TASK PROMPT. Extract each line of the data and write it out again exactly.
*** STUDY MATERIAL ***
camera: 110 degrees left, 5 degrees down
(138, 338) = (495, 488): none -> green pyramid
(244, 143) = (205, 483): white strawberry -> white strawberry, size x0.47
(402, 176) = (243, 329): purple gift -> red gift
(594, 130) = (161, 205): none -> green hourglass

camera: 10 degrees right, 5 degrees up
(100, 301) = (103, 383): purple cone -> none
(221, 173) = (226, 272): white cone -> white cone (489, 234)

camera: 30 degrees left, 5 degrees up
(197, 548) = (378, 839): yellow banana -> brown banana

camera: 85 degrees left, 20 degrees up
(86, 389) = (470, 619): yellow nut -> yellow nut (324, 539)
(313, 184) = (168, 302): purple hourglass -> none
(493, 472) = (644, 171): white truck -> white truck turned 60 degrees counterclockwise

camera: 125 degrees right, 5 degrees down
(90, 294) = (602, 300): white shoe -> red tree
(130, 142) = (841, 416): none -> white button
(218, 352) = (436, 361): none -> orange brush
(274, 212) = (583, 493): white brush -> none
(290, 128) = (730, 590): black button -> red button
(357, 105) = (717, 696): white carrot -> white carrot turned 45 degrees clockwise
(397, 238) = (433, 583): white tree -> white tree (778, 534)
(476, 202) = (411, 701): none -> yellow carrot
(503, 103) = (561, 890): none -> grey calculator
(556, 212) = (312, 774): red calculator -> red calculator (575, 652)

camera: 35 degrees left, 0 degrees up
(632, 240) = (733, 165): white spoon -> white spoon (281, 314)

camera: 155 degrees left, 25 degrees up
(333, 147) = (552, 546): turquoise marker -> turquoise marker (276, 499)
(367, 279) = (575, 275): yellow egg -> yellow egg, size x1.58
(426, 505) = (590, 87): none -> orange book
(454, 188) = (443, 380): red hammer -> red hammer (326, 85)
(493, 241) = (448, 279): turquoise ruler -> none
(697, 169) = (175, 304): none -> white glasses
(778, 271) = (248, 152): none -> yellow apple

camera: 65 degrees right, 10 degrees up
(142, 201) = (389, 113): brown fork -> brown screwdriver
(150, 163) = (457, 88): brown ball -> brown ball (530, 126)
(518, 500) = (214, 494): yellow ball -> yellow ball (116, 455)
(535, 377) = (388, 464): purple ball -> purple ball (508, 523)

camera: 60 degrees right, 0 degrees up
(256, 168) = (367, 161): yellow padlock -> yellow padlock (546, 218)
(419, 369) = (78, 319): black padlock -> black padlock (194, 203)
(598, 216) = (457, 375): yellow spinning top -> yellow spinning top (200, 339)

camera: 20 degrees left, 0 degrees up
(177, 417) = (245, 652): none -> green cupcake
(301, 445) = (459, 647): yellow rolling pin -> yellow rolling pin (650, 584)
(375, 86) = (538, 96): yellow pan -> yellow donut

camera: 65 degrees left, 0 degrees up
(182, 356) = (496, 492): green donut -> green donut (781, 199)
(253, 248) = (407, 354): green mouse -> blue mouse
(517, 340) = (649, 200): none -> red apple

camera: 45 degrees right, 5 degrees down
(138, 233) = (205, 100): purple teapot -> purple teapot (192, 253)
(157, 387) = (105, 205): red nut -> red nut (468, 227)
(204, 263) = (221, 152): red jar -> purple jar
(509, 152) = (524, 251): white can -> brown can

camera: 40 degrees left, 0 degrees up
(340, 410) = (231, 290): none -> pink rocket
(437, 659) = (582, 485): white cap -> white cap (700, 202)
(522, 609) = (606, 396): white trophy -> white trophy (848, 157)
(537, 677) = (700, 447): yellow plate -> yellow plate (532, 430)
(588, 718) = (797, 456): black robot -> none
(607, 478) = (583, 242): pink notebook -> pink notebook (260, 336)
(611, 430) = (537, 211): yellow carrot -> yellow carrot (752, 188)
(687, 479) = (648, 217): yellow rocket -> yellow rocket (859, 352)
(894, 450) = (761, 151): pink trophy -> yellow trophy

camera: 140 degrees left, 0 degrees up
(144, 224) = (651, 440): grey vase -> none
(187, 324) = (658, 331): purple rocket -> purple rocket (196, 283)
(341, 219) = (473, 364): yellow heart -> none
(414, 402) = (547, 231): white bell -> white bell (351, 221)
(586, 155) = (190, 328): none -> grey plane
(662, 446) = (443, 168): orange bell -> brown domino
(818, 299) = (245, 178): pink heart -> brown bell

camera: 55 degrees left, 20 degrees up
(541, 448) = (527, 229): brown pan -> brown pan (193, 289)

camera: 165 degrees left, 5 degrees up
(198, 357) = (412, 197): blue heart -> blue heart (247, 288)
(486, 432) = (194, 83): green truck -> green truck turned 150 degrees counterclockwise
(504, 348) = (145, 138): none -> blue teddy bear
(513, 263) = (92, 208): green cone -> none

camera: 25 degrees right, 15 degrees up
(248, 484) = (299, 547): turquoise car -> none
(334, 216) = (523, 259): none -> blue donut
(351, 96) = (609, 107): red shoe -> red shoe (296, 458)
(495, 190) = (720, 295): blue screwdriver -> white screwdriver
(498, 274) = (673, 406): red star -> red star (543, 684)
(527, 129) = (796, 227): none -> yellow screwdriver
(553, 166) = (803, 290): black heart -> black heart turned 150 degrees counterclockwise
*** End of STUDY MATERIAL ***
SOLUTION BELOW.
camera: 110 degrees left, 5 degrees down
(138, 338) = (495, 488): none -> green pyramid
(244, 143) = (205, 483): white strawberry -> white strawberry, size x0.47
(402, 176) = (243, 329): purple gift -> red gift
(594, 130) = (161, 205): none -> green hourglass

camera: 10 degrees right, 5 degrees up
(100, 301) = (103, 383): purple cone -> none
(221, 173) = (226, 272): white cone -> white cone (489, 234)

camera: 30 degrees left, 5 degrees up
(197, 548) = (378, 839): yellow banana -> brown banana

camera: 85 degrees left, 20 degrees up
(86, 389) = (470, 619): yellow nut -> yellow nut (324, 539)
(313, 184) = (168, 302): purple hourglass -> none
(493, 472) = (644, 171): white truck -> white truck turned 60 degrees counterclockwise

camera: 125 degrees right, 5 degrees down
(90, 294) = (602, 300): white shoe -> red tree
(130, 142) = (841, 416): none -> white button
(218, 352) = (436, 361): none -> orange brush
(274, 212) = (583, 493): white brush -> none
(290, 128) = (730, 590): black button -> red button
(357, 105) = (717, 696): white carrot -> white carrot turned 45 degrees clockwise
(397, 238) = (433, 583): white tree -> white tree (778, 534)
(476, 202) = (411, 701): none -> yellow carrot
(503, 103) = (561, 890): none -> grey calculator
(556, 212) = (312, 774): red calculator -> red calculator (575, 652)

camera: 35 degrees left, 0 degrees up
(632, 240) = (733, 165): white spoon -> white spoon (281, 314)

camera: 155 degrees left, 25 degrees up
(333, 147) = (552, 546): turquoise marker -> turquoise marker (276, 499)
(367, 279) = (575, 275): yellow egg -> yellow egg, size x1.58
(426, 505) = (590, 87): none -> orange book
(454, 188) = (443, 380): red hammer -> red hammer (326, 85)
(493, 241) = (448, 279): turquoise ruler -> none
(697, 169) = (175, 304): none -> white glasses
(778, 271) = (248, 152): none -> yellow apple

camera: 65 degrees right, 10 degrees up
(142, 201) = (389, 113): brown fork -> brown screwdriver
(150, 163) = (457, 88): brown ball -> brown ball (530, 126)
(518, 500) = (214, 494): yellow ball -> yellow ball (116, 455)
(535, 377) = (388, 464): purple ball -> purple ball (508, 523)

camera: 60 degrees right, 0 degrees up
(256, 168) = (367, 161): yellow padlock -> yellow padlock (546, 218)
(419, 369) = (78, 319): black padlock -> black padlock (194, 203)
(598, 216) = (457, 375): yellow spinning top -> yellow spinning top (200, 339)

camera: 20 degrees left, 0 degrees up
(177, 417) = (245, 652): none -> green cupcake
(301, 445) = (459, 647): yellow rolling pin -> yellow rolling pin (650, 584)
(375, 86) = (538, 96): yellow pan -> yellow donut

camera: 65 degrees left, 0 degrees up
(182, 356) = (496, 492): green donut -> green donut (781, 199)
(253, 248) = (407, 354): green mouse -> blue mouse
(517, 340) = (649, 200): none -> red apple

camera: 45 degrees right, 5 degrees down
(138, 233) = (205, 100): purple teapot -> purple teapot (192, 253)
(157, 387) = (105, 205): red nut -> red nut (468, 227)
(204, 263) = (221, 152): red jar -> purple jar
(509, 152) = (524, 251): white can -> brown can

camera: 40 degrees left, 0 degrees up
(340, 410) = (231, 290): none -> pink rocket
(437, 659) = (582, 485): white cap -> white cap (700, 202)
(522, 609) = (606, 396): white trophy -> white trophy (848, 157)
(537, 677) = (700, 447): yellow plate -> yellow plate (532, 430)
(588, 718) = (797, 456): black robot -> none
(607, 478) = (583, 242): pink notebook -> pink notebook (260, 336)
(611, 430) = (537, 211): yellow carrot -> yellow carrot (752, 188)
(687, 479) = (648, 217): yellow rocket -> yellow rocket (859, 352)
(894, 450) = (761, 151): pink trophy -> yellow trophy

camera: 140 degrees left, 0 degrees up
(144, 224) = (651, 440): grey vase -> none
(187, 324) = (658, 331): purple rocket -> purple rocket (196, 283)
(341, 219) = (473, 364): yellow heart -> none
(414, 402) = (547, 231): white bell -> white bell (351, 221)
(586, 155) = (190, 328): none -> grey plane
(662, 446) = (443, 168): orange bell -> brown domino
(818, 299) = (245, 178): pink heart -> brown bell

camera: 55 degrees left, 20 degrees up
(541, 448) = (527, 229): brown pan -> brown pan (193, 289)

camera: 165 degrees left, 5 degrees up
(198, 357) = (412, 197): blue heart -> blue heart (247, 288)
(486, 432) = (194, 83): green truck -> green truck turned 150 degrees counterclockwise
(504, 348) = (145, 138): none -> blue teddy bear
(513, 263) = (92, 208): green cone -> none

camera: 25 degrees right, 15 degrees up
(248, 484) = (299, 547): turquoise car -> none
(334, 216) = (523, 259): none -> blue donut
(351, 96) = (609, 107): red shoe -> red shoe (296, 458)
(495, 190) = (720, 295): blue screwdriver -> white screwdriver
(498, 274) = (673, 406): red star -> red star (543, 684)
(527, 129) = (796, 227): none -> yellow screwdriver
(553, 166) = (803, 290): black heart -> black heart turned 150 degrees counterclockwise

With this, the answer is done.